■ **Work to be completed**
In the data below, find every line with the word "DGND" and copy it.

■ **Source material**
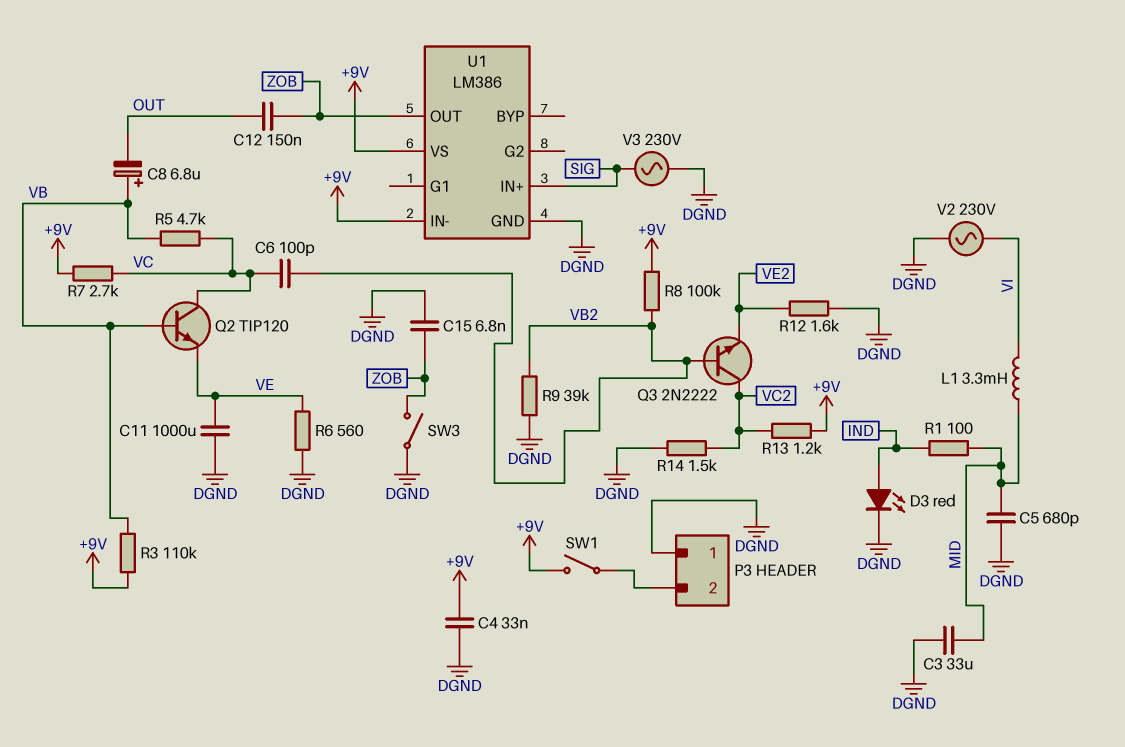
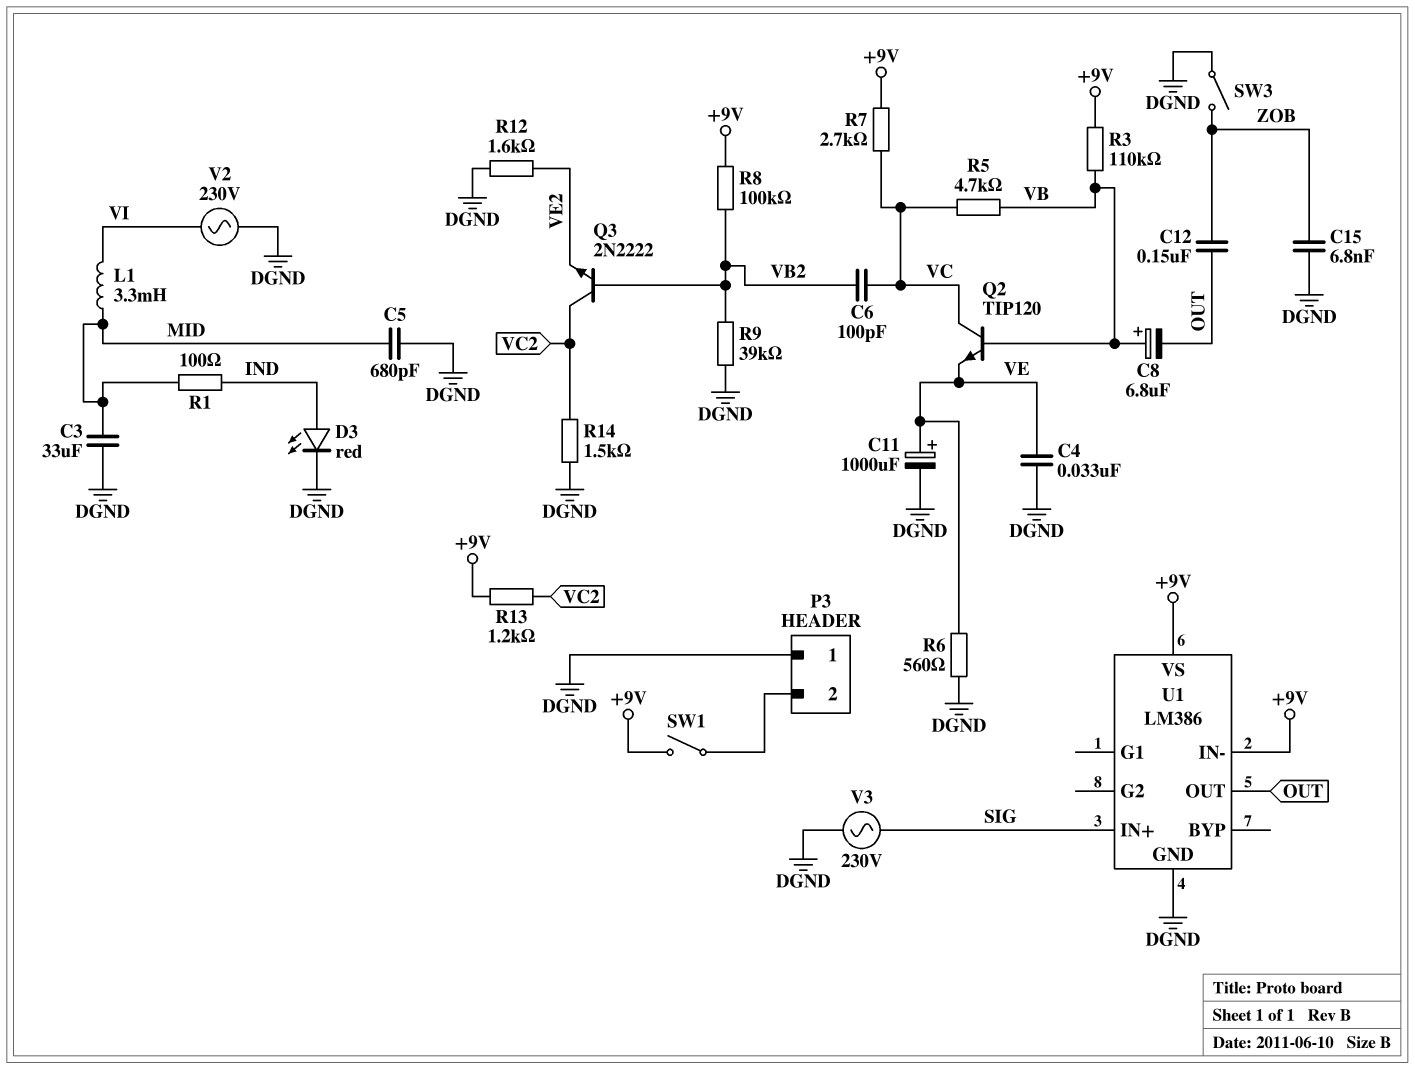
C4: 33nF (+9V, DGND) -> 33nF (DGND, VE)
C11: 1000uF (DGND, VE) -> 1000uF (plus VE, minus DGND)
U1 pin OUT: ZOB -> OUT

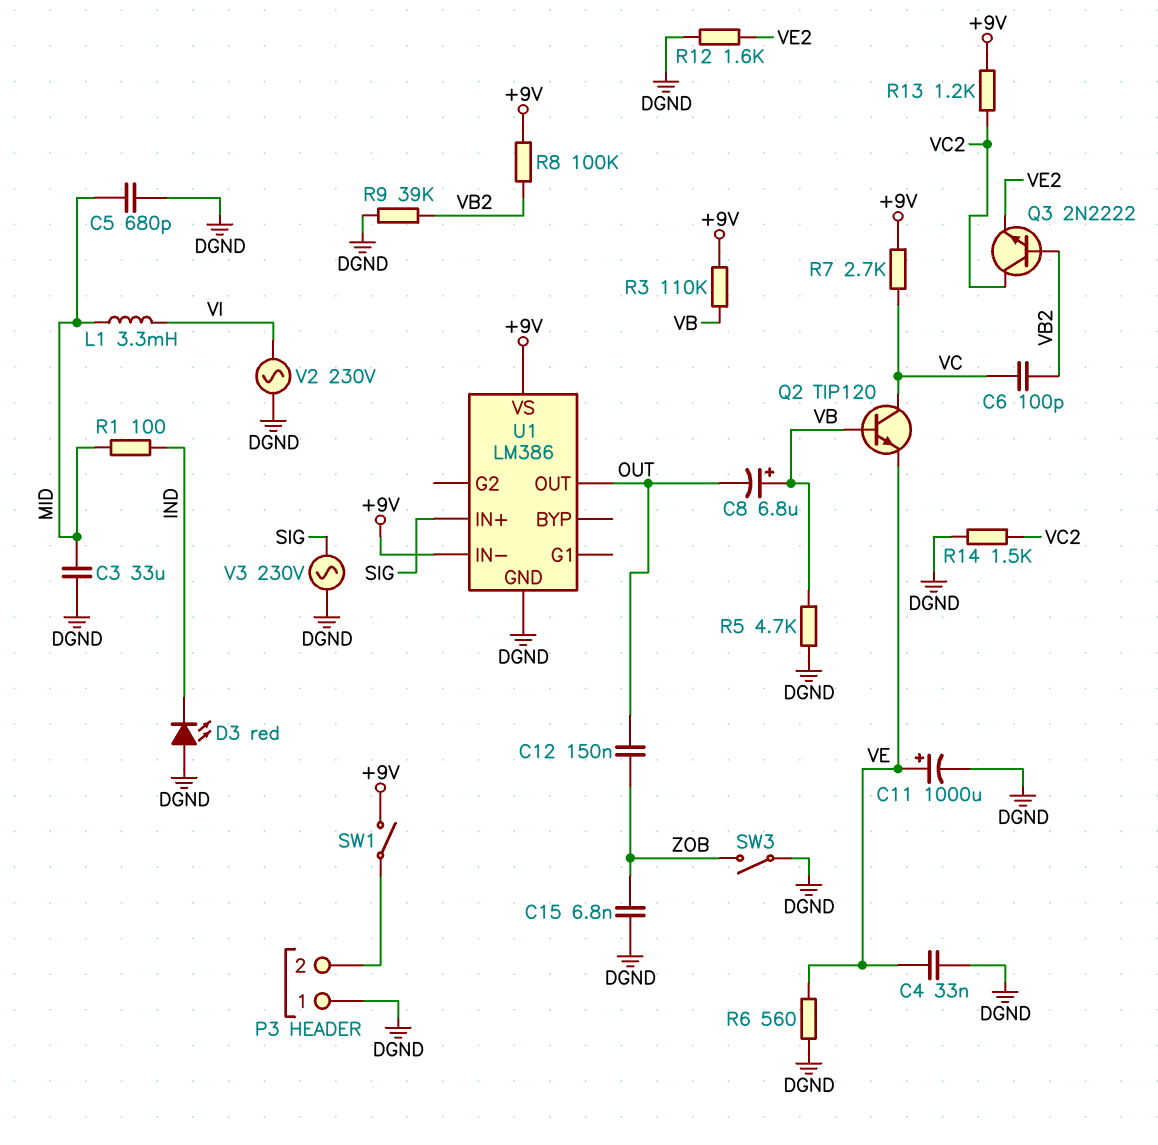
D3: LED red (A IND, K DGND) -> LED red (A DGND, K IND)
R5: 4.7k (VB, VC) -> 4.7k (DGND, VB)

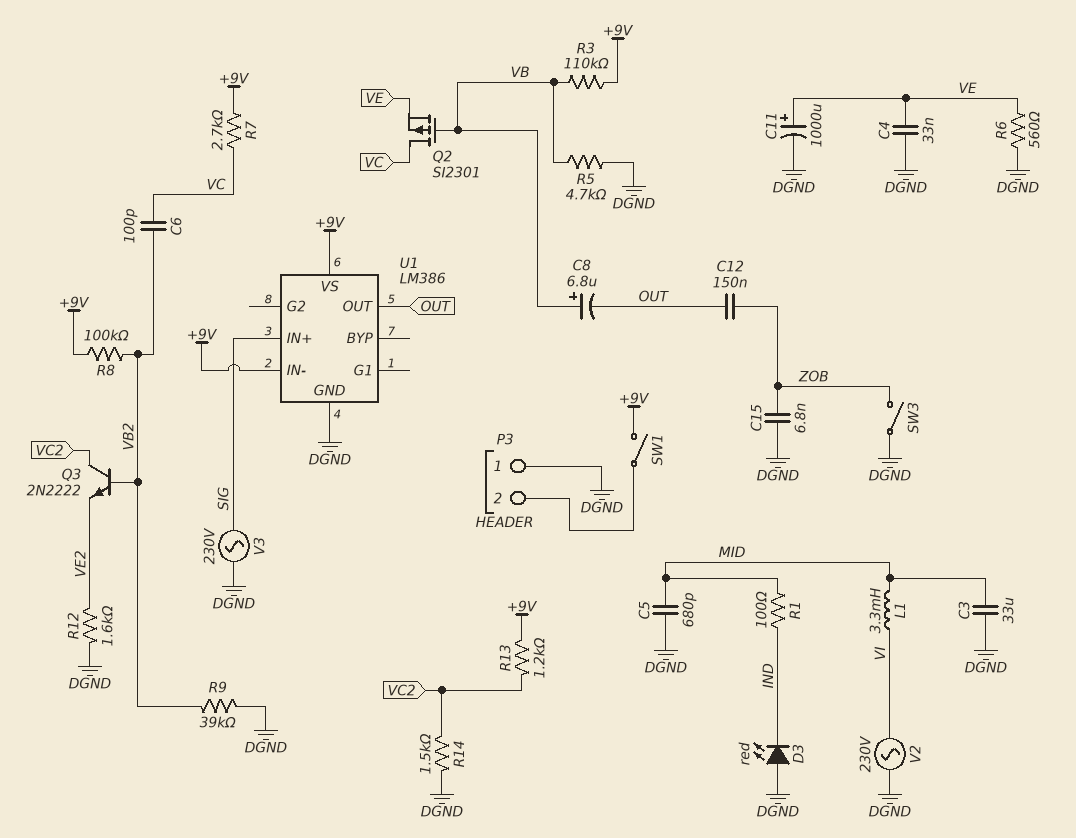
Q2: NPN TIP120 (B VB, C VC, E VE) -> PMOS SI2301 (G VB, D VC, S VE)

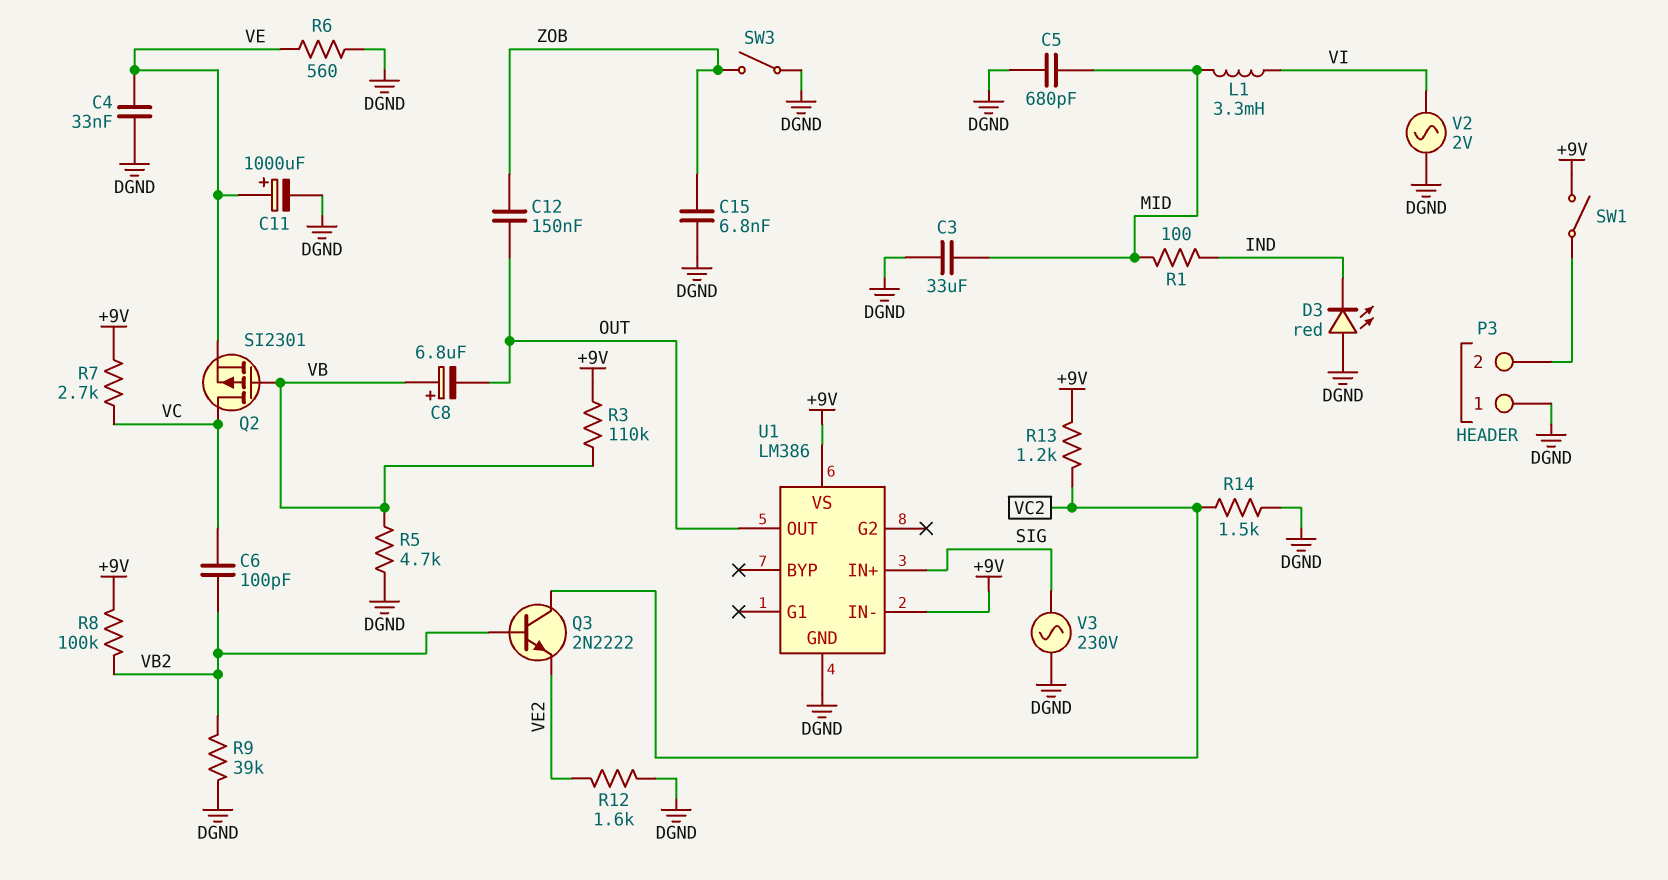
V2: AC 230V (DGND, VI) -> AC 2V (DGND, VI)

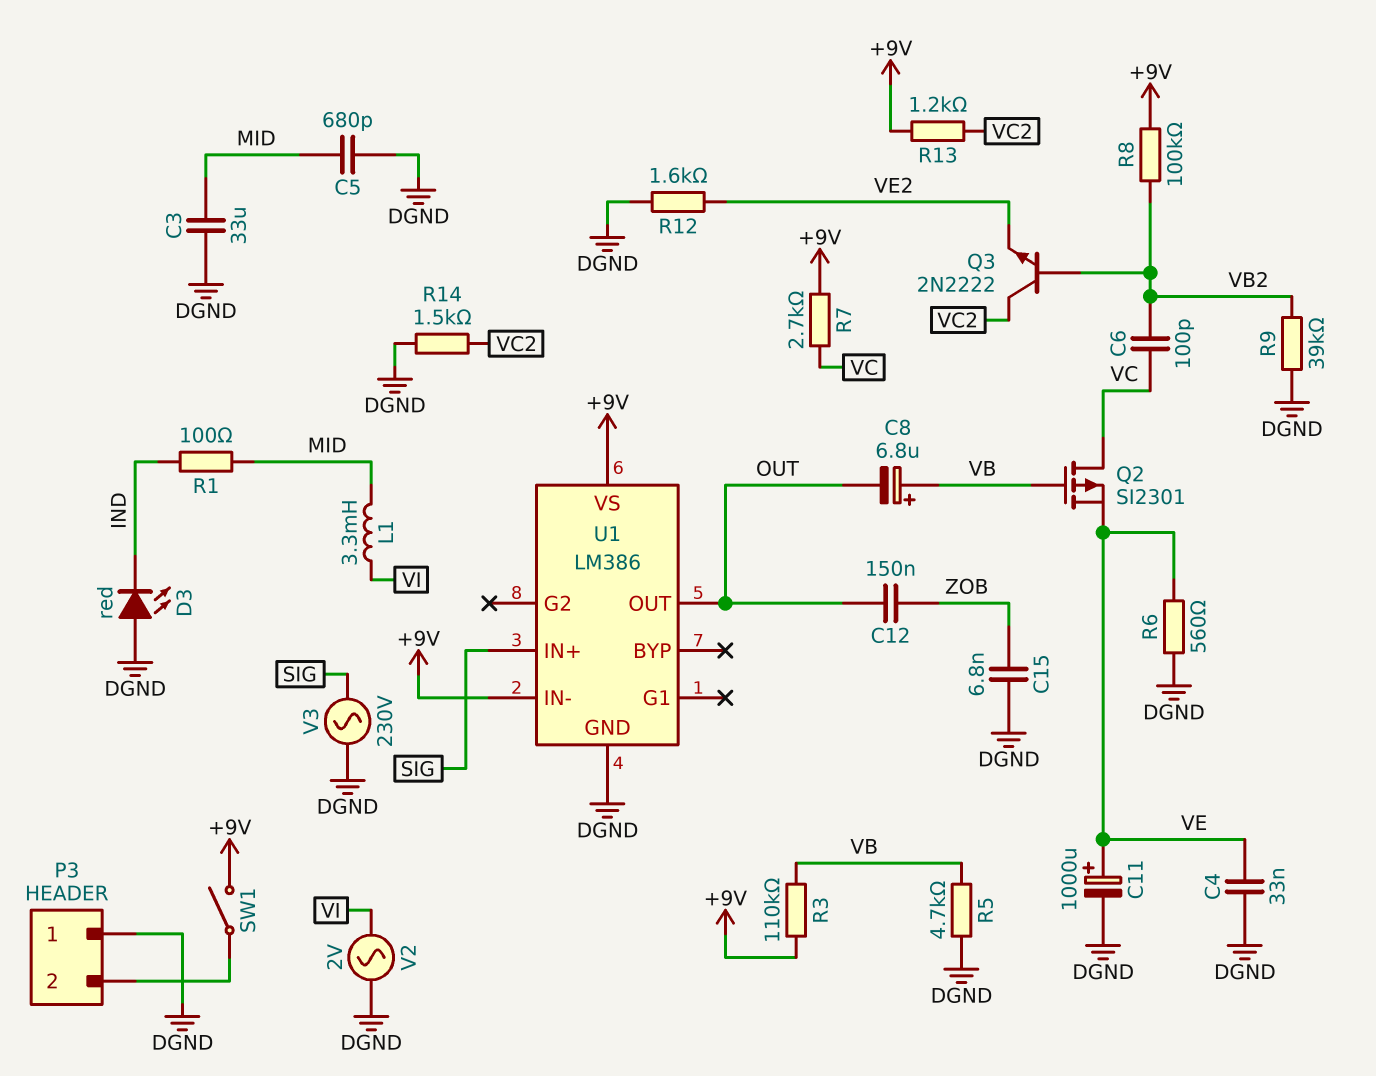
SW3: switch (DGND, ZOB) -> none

■ **Response area**
C4: 33nF (+9V, DGND) -> 33nF (DGND, VE)
C11: 1000uF (DGND, VE) -> 1000uF (plus VE, minus DGND)
D3: LED red (A IND, K DGND) -> LED red (A DGND, K IND)
R5: 4.7k (VB, VC) -> 4.7k (DGND, VB)
V2: AC 230V (DGND, VI) -> AC 2V (DGND, VI)
SW3: switch (DGND, ZOB) -> none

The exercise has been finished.